■ **YOUR INSTRUCTIONS**: Could you copy out all of the entries exactly?

■ **SUPPLIED INFORMATION**:
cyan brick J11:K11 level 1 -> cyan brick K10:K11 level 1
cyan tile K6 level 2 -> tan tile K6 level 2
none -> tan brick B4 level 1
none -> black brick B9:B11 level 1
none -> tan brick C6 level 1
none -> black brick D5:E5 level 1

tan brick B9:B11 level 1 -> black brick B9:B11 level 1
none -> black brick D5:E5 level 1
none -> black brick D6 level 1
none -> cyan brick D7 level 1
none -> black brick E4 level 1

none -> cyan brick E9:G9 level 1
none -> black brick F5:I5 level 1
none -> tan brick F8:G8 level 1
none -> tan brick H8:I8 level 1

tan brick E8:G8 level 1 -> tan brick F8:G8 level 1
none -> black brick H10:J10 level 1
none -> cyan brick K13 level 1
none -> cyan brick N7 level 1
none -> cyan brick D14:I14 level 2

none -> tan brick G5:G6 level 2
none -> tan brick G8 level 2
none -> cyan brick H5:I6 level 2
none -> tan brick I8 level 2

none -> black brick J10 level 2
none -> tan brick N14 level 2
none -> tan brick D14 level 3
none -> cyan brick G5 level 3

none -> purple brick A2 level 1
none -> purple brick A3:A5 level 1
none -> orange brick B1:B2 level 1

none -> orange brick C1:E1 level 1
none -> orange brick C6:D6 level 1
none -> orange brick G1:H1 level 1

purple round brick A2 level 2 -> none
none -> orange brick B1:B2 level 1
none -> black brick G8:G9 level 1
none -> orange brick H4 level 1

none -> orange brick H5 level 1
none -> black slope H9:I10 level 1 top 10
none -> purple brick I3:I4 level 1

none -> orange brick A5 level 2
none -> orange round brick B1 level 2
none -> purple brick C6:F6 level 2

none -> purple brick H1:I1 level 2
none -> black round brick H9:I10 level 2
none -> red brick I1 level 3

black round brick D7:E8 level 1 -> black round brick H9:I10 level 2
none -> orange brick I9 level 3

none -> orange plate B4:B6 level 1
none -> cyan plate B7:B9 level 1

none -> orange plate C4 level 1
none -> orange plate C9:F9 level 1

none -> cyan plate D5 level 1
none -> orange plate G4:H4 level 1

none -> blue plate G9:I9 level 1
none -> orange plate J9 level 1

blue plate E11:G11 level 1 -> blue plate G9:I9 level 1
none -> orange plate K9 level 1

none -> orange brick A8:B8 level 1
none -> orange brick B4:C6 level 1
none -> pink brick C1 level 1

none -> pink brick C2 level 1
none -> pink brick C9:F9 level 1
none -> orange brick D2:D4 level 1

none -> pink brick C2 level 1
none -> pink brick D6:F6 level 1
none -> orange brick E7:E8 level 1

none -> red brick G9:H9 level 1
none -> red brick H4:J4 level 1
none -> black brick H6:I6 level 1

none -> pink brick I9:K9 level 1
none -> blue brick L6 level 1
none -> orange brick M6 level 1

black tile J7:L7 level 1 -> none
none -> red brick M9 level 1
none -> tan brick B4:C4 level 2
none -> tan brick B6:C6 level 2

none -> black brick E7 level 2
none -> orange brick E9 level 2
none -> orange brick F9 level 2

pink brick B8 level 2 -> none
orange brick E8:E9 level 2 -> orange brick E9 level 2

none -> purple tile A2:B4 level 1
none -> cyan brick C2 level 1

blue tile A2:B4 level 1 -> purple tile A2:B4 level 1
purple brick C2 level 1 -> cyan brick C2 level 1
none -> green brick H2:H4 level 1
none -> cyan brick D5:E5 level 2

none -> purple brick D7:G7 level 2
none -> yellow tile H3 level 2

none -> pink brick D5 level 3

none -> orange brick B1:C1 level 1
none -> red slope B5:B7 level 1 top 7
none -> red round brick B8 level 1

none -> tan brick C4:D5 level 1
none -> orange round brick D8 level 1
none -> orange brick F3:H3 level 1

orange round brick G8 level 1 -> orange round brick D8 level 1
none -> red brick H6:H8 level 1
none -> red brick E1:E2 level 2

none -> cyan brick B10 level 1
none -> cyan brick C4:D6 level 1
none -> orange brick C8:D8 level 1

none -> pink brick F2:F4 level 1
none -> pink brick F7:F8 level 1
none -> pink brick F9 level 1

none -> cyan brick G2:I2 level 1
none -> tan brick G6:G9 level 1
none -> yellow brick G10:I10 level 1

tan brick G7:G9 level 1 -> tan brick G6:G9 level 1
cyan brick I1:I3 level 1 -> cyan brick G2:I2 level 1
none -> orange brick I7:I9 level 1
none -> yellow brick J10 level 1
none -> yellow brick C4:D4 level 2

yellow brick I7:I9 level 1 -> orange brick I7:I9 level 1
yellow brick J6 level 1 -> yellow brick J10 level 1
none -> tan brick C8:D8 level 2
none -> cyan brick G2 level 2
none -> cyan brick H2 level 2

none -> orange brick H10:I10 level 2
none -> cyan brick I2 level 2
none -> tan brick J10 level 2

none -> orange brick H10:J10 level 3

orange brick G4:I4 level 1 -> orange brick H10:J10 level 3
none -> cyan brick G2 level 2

■ **SOLUTION FOR THIS EXERCISE**:
cyan brick J11:K11 level 1 -> cyan brick K10:K11 level 1
cyan tile K6 level 2 -> tan tile K6 level 2
none -> tan brick B4 level 1
none -> black brick B9:B11 level 1
none -> tan brick C6 level 1
none -> black brick D5:E5 level 1

tan brick B9:B11 level 1 -> black brick B9:B11 level 1
none -> black brick D5:E5 level 1
none -> black brick D6 level 1
none -> cyan brick D7 level 1
none -> black brick E4 level 1

none -> cyan brick E9:G9 level 1
none -> black brick F5:I5 level 1
none -> tan brick F8:G8 level 1
none -> tan brick H8:I8 level 1

tan brick E8:G8 level 1 -> tan brick F8:G8 level 1
none -> black brick H10:J10 level 1
none -> cyan brick K13 level 1
none -> cyan brick N7 level 1
none -> cyan brick D14:I14 level 2

none -> tan brick G5:G6 level 2
none -> tan brick G8 level 2
none -> cyan brick H5:I6 level 2
none -> tan brick I8 level 2

none -> black brick J10 level 2
none -> tan brick N14 level 2
none -> tan brick D14 level 3
none -> cyan brick G5 level 3

none -> purple brick A2 level 1
none -> purple brick A3:A5 level 1
none -> orange brick B1:B2 level 1

none -> orange brick C1:E1 level 1
none -> orange brick C6:D6 level 1
none -> orange brick G1:H1 level 1

purple round brick A2 level 2 -> none
none -> orange brick B1:B2 level 1
none -> black brick G8:G9 level 1
none -> orange brick H4 level 1

none -> orange brick H5 level 1
none -> black slope H9:I10 level 1 top 10
none -> purple brick I3:I4 level 1

none -> orange brick A5 level 2
none -> orange round brick B1 level 2
none -> purple brick C6:F6 level 2

none -> purple brick H1:I1 level 2
none -> black round brick H9:I10 level 2
none -> red brick I1 level 3

black round brick D7:E8 level 1 -> black round brick H9:I10 level 2
none -> orange brick I9 level 3

none -> orange plate B4:B6 level 1
none -> cyan plate B7:B9 level 1

none -> orange plate C4 level 1
none -> orange plate C9:F9 level 1

none -> cyan plate D5 level 1
none -> orange plate G4:H4 level 1

none -> blue plate G9:I9 level 1
none -> orange plate J9 level 1

blue plate E11:G11 level 1 -> blue plate G9:I9 level 1
none -> orange plate K9 level 1

none -> orange brick A8:B8 level 1
none -> orange brick B4:C6 level 1
none -> pink brick C1 level 1

none -> pink brick C2 level 1
none -> pink brick C9:F9 level 1
none -> orange brick D2:D4 level 1

none -> pink brick C2 level 1
none -> pink brick D6:F6 level 1
none -> orange brick E7:E8 level 1

none -> red brick G9:H9 level 1
none -> red brick H4:J4 level 1
none -> black brick H6:I6 level 1

none -> pink brick I9:K9 level 1
none -> blue brick L6 level 1
none -> orange brick M6 level 1

black tile J7:L7 level 1 -> none
none -> red brick M9 level 1
none -> tan brick B4:C4 level 2
none -> tan brick B6:C6 level 2

none -> black brick E7 level 2
none -> orange brick E9 level 2
none -> orange brick F9 level 2

pink brick B8 level 2 -> none
orange brick E8:E9 level 2 -> orange brick E9 level 2

none -> purple tile A2:B4 level 1
none -> cyan brick C2 level 1

blue tile A2:B4 level 1 -> purple tile A2:B4 level 1
purple brick C2 level 1 -> cyan brick C2 level 1
none -> green brick H2:H4 level 1
none -> cyan brick D5:E5 level 2

none -> purple brick D7:G7 level 2
none -> yellow tile H3 level 2

none -> pink brick D5 level 3

none -> orange brick B1:C1 level 1
none -> red slope B5:B7 level 1 top 7
none -> red round brick B8 level 1

none -> tan brick C4:D5 level 1
none -> orange round brick D8 level 1
none -> orange brick F3:H3 level 1

orange round brick G8 level 1 -> orange round brick D8 level 1
none -> red brick H6:H8 level 1
none -> red brick E1:E2 level 2

none -> cyan brick B10 level 1
none -> cyan brick C4:D6 level 1
none -> orange brick C8:D8 level 1

none -> pink brick F2:F4 level 1
none -> pink brick F7:F8 level 1
none -> pink brick F9 level 1

none -> cyan brick G2:I2 level 1
none -> tan brick G6:G9 level 1
none -> yellow brick G10:I10 level 1

tan brick G7:G9 level 1 -> tan brick G6:G9 level 1
cyan brick I1:I3 level 1 -> cyan brick G2:I2 level 1
none -> orange brick I7:I9 level 1
none -> yellow brick J10 level 1
none -> yellow brick C4:D4 level 2

yellow brick I7:I9 level 1 -> orange brick I7:I9 level 1
yellow brick J6 level 1 -> yellow brick J10 level 1
none -> tan brick C8:D8 level 2
none -> cyan brick G2 level 2
none -> cyan brick H2 level 2

none -> orange brick H10:I10 level 2
none -> cyan brick I2 level 2
none -> tan brick J10 level 2

none -> orange brick H10:J10 level 3

orange brick G4:I4 level 1 -> orange brick H10:J10 level 3
none -> cyan brick G2 level 2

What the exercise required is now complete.